Task statement ▸
Repeat all of the records word for word, but skip any picture.

[Supplied entries Boundary: Start]

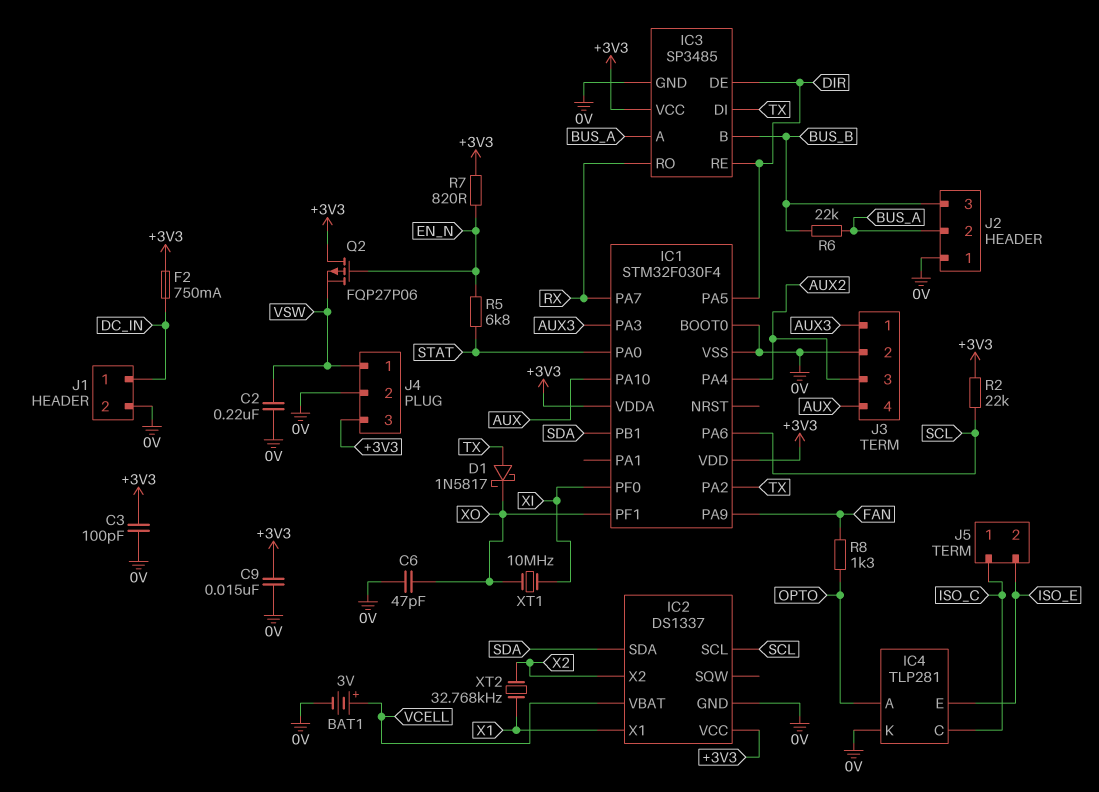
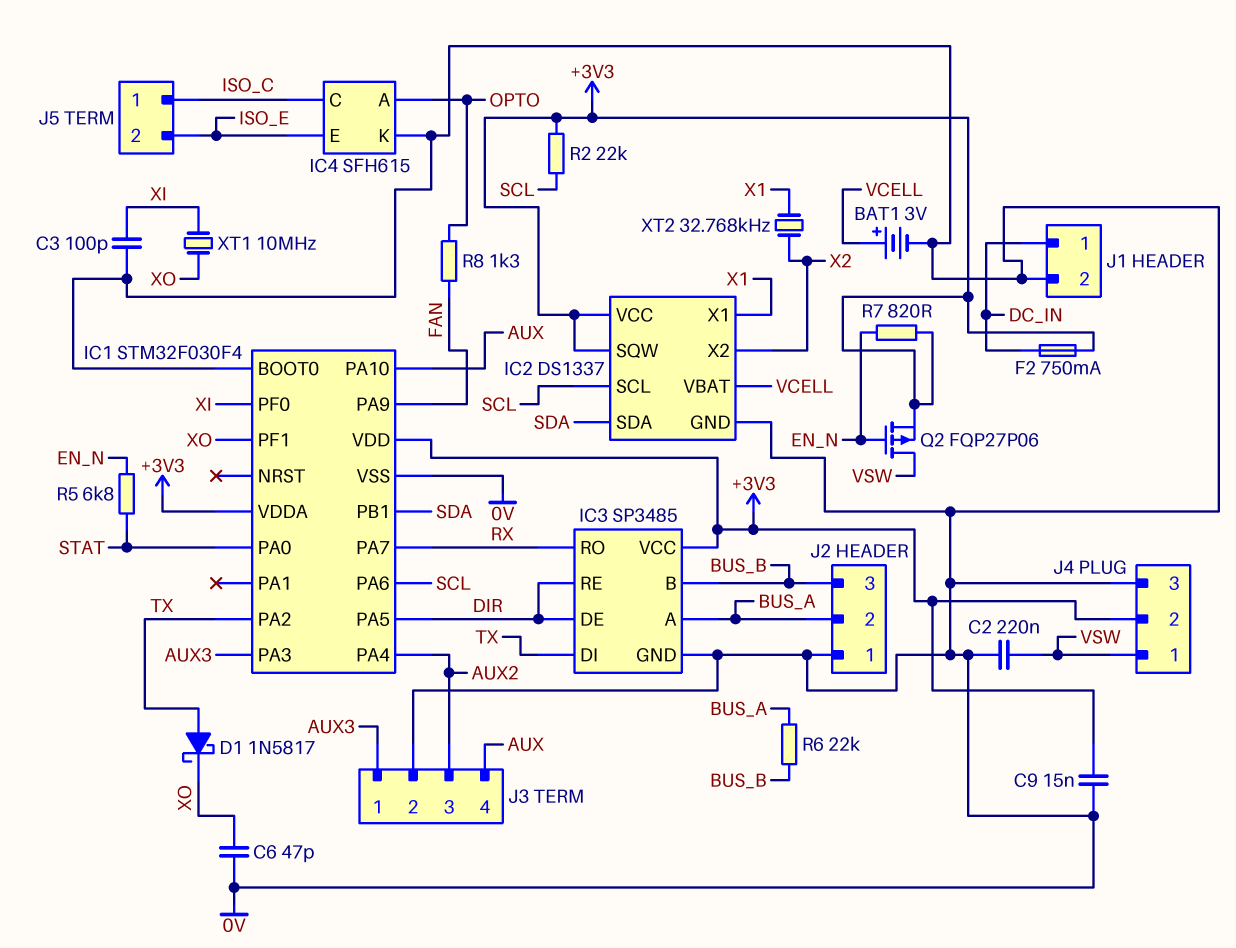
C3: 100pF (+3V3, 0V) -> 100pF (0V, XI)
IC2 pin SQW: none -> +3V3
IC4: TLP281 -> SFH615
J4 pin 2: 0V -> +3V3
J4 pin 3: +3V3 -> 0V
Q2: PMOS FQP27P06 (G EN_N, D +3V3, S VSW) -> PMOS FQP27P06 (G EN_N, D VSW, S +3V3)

[Supplied entries Boundary: End]

Completed task ▸
C3: 100pF (+3V3, 0V) -> 100pF (0V, XI)
IC2 pin SQW: none -> +3V3
IC4: TLP281 -> SFH615
J4 pin 2: 0V -> +3V3
J4 pin 3: +3V3 -> 0V
Q2: PMOS FQP27P06 (G EN_N, D +3V3, S VSW) -> PMOS FQP27P06 (G EN_N, D VSW, S +3V3)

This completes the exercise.